[Data extracted from a collection]
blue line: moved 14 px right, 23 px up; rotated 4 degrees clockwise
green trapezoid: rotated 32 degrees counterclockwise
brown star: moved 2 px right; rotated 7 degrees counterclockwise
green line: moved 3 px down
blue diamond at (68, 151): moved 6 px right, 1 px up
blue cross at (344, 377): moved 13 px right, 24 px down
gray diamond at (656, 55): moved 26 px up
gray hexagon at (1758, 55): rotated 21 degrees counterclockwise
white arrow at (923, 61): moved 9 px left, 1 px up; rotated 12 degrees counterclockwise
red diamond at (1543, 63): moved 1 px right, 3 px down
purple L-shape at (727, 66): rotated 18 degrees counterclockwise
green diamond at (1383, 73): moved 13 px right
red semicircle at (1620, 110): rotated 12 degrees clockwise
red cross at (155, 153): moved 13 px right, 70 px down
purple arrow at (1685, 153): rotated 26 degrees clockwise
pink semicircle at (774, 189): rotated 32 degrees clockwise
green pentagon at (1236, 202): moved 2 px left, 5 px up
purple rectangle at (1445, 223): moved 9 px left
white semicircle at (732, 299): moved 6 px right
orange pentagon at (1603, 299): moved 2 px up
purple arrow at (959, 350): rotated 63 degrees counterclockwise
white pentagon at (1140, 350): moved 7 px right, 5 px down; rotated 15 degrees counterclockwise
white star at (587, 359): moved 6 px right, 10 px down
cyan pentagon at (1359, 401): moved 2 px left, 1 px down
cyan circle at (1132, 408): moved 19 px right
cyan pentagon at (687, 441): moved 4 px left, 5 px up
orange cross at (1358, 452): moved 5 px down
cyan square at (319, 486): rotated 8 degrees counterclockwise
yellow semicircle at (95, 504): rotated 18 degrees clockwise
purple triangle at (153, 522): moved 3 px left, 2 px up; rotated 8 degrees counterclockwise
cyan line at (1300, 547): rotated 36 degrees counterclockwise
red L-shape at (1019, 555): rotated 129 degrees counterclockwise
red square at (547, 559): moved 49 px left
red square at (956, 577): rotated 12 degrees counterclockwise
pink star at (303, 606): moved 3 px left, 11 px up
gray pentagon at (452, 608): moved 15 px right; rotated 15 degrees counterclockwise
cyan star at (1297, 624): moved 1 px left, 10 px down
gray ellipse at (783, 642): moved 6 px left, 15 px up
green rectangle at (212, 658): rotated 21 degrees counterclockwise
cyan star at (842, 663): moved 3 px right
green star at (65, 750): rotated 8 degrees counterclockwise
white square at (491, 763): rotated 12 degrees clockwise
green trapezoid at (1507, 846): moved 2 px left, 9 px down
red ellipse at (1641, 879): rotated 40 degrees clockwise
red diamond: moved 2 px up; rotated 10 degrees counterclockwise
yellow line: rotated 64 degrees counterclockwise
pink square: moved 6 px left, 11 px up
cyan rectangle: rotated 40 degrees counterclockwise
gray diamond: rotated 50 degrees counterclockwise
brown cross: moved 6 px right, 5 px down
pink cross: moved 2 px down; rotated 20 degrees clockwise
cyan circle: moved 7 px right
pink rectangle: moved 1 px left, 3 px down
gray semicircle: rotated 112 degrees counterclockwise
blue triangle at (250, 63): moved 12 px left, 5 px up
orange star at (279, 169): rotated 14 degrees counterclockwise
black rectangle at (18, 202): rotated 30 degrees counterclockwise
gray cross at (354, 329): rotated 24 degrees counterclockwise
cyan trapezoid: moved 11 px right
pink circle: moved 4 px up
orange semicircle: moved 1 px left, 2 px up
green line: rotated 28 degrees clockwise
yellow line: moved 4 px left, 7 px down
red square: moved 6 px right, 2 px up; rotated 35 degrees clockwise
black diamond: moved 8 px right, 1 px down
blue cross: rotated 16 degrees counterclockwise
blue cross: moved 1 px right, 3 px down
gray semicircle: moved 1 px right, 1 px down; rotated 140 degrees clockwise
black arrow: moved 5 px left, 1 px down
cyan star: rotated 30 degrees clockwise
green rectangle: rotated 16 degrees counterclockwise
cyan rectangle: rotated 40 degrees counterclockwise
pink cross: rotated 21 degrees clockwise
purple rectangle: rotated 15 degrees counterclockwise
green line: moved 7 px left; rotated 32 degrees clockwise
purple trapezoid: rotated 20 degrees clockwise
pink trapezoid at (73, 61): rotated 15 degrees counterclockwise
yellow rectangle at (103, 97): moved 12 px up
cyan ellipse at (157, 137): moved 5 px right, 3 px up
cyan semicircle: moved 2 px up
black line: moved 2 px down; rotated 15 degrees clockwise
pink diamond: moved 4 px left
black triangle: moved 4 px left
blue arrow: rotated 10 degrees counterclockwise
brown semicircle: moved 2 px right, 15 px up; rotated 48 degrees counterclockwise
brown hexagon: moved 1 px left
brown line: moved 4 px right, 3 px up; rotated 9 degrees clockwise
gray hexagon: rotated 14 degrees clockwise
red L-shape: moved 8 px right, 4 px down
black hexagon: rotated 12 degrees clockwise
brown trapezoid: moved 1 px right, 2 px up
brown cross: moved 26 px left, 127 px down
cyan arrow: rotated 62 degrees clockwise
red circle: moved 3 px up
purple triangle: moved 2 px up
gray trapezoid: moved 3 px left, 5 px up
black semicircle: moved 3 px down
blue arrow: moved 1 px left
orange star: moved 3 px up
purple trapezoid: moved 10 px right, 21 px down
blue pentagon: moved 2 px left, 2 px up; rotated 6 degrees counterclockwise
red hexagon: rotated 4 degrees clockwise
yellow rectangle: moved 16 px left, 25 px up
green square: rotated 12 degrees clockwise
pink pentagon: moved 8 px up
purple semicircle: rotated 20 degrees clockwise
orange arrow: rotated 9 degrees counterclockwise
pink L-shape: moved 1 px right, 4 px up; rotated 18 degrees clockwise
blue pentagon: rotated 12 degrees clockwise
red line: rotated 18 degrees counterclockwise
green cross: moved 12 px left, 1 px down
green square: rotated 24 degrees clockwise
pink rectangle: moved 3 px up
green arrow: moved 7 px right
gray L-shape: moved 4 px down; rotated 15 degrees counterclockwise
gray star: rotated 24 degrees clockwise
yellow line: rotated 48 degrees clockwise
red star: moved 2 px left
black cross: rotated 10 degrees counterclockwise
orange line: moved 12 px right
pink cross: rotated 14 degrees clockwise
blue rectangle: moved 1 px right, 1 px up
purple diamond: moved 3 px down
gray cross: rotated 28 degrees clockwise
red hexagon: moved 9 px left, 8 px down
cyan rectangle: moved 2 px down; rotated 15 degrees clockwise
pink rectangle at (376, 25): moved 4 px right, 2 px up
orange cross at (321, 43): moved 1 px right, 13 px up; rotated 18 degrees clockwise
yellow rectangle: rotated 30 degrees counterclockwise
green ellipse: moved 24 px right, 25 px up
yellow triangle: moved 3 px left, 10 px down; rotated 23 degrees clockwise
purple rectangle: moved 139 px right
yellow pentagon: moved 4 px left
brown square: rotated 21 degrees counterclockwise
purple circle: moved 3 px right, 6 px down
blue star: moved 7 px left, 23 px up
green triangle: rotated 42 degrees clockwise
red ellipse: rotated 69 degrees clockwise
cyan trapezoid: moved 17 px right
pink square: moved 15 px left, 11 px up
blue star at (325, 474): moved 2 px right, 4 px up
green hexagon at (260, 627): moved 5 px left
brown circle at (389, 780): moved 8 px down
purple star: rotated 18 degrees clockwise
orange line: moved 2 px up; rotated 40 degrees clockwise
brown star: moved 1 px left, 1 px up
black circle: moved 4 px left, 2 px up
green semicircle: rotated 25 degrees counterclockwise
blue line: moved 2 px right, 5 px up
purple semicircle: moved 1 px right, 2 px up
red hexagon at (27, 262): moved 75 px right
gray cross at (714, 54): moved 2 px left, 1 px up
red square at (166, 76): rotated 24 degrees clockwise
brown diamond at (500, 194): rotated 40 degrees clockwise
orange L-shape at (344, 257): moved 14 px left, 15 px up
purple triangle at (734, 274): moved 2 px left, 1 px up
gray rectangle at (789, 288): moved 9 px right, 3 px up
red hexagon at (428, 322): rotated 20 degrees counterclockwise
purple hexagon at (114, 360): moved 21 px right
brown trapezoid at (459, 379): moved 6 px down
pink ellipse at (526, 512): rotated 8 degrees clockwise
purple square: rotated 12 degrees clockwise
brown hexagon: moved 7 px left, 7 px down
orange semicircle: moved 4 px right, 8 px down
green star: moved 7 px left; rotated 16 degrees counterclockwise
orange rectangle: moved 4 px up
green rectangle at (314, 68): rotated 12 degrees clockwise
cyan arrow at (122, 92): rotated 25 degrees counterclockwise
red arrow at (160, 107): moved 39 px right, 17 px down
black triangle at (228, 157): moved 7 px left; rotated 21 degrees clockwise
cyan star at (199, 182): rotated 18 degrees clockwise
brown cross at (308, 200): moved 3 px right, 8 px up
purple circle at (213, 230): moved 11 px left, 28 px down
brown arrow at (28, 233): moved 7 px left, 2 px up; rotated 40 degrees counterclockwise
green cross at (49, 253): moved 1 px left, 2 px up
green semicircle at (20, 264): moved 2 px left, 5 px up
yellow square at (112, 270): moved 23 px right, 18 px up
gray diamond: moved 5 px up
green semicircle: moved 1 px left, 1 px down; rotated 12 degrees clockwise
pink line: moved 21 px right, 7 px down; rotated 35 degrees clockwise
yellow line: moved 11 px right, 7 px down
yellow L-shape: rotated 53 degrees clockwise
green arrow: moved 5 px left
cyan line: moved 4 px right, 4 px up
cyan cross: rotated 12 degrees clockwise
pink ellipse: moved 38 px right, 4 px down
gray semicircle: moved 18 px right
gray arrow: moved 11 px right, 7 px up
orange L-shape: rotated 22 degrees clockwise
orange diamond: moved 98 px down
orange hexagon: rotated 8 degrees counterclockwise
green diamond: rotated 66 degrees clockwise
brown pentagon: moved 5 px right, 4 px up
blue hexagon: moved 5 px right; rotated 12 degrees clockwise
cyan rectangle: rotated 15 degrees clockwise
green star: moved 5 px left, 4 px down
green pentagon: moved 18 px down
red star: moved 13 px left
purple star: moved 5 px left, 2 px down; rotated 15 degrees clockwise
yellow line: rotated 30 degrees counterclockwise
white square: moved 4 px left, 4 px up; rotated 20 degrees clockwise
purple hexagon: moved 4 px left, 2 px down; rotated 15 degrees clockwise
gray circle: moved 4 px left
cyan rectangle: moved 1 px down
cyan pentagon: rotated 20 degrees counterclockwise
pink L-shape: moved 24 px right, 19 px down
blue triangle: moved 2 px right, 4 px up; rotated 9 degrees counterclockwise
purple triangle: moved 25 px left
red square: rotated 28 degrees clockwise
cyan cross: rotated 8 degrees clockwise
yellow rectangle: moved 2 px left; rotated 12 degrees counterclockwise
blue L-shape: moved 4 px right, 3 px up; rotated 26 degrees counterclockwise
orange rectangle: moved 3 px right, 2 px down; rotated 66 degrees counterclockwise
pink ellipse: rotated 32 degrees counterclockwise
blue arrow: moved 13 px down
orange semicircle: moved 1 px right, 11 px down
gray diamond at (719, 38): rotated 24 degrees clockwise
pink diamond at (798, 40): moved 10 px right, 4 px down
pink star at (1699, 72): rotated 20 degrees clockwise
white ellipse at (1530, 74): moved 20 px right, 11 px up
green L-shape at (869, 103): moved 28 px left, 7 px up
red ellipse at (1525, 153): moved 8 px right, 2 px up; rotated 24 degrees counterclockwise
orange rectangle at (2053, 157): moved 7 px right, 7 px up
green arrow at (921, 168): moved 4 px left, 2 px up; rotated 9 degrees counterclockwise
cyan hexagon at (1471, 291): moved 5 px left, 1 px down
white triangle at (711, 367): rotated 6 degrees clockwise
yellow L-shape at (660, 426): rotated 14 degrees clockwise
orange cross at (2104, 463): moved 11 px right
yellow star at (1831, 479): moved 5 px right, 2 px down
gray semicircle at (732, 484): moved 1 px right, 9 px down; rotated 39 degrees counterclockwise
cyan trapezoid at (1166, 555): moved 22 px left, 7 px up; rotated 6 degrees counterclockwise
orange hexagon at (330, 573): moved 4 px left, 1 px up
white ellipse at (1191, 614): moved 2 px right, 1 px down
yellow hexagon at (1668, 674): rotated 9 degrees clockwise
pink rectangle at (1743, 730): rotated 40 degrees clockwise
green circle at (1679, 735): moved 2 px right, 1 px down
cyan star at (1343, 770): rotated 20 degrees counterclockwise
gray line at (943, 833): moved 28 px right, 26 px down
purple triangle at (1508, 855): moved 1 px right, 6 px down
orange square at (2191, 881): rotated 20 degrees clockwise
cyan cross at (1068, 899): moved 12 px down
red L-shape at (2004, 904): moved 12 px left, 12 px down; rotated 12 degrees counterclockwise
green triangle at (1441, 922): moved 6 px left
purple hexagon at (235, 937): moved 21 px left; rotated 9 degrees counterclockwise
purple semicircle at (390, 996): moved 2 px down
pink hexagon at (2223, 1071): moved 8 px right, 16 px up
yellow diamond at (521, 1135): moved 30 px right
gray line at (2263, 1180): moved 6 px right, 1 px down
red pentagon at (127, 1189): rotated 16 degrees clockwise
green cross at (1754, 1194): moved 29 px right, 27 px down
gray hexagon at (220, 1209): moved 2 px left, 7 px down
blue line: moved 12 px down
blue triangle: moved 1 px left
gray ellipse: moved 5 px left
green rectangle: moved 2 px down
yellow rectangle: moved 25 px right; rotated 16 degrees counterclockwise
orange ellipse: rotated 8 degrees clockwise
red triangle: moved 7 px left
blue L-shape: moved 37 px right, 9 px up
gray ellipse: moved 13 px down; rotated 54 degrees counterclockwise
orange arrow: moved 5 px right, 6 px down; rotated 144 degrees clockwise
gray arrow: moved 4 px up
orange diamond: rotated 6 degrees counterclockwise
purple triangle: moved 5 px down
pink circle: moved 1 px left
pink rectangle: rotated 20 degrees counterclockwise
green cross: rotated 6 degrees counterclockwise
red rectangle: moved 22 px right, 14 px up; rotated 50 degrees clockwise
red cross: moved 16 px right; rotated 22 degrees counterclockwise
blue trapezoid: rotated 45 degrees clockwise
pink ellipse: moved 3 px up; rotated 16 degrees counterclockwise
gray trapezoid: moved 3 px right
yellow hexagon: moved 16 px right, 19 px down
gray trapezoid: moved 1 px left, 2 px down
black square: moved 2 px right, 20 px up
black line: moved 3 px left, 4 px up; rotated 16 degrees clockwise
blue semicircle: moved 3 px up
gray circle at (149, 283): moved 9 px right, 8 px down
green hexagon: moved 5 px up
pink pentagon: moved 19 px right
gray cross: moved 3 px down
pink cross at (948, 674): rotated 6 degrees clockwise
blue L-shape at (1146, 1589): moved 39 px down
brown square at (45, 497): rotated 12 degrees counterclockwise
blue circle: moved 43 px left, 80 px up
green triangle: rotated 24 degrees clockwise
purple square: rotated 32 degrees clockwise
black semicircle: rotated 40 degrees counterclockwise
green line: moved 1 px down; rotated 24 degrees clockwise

Problem ::
Copy out every line above where "white" is present.

Solution to the problem ::
white arrow at (923, 61): moved 9 px left, 1 px up; rotated 12 degrees counterclockwise
white semicircle at (732, 299): moved 6 px right
white pentagon at (1140, 350): moved 7 px right, 5 px down; rotated 15 degrees counterclockwise
white star at (587, 359): moved 6 px right, 10 px down
white square at (491, 763): rotated 12 degrees clockwise
white square: moved 4 px left, 4 px up; rotated 20 degrees clockwise
white ellipse at (1530, 74): moved 20 px right, 11 px up
white triangle at (711, 367): rotated 6 degrees clockwise
white ellipse at (1191, 614): moved 2 px right, 1 px down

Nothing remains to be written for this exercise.